## start INPUT RECORDS
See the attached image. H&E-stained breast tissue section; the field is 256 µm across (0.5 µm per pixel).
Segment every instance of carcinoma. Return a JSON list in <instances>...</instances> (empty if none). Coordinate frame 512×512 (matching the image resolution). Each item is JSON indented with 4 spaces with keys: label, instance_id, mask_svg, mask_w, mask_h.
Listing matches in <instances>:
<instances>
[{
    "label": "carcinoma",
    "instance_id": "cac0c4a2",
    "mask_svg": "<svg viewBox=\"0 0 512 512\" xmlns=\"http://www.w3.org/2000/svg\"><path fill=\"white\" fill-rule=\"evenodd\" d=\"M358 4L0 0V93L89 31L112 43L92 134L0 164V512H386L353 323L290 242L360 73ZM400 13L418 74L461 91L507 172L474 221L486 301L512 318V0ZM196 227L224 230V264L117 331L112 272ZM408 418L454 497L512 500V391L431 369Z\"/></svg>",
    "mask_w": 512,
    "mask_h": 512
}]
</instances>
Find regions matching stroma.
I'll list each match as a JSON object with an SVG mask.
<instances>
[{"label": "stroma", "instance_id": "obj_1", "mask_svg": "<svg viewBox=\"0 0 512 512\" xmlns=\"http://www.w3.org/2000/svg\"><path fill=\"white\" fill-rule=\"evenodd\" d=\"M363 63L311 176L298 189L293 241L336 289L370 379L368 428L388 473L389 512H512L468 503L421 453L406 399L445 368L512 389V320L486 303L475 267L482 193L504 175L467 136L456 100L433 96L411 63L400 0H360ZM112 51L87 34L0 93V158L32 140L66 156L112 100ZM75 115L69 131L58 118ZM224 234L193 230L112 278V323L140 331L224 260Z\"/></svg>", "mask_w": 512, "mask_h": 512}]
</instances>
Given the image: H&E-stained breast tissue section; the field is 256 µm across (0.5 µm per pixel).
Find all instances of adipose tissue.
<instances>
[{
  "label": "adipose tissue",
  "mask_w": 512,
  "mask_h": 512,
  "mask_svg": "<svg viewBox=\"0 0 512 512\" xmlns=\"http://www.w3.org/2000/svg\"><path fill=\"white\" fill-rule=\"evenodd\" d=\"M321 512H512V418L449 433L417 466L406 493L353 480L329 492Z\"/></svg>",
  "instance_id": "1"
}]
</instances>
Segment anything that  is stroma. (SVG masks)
## end INPUT RECORDS
WORK TO BE COMPLETED
Your task is to collect every line above that contains the word "field".

EXPECTED OUTPUT
See the attached image. H&E-stained breast tissue section; the field is 256 µm across (0.5 µm per pixel).
Given the image: H&E-stained breast tissue section; the field is 256 µm across (0.5 µm per pixel).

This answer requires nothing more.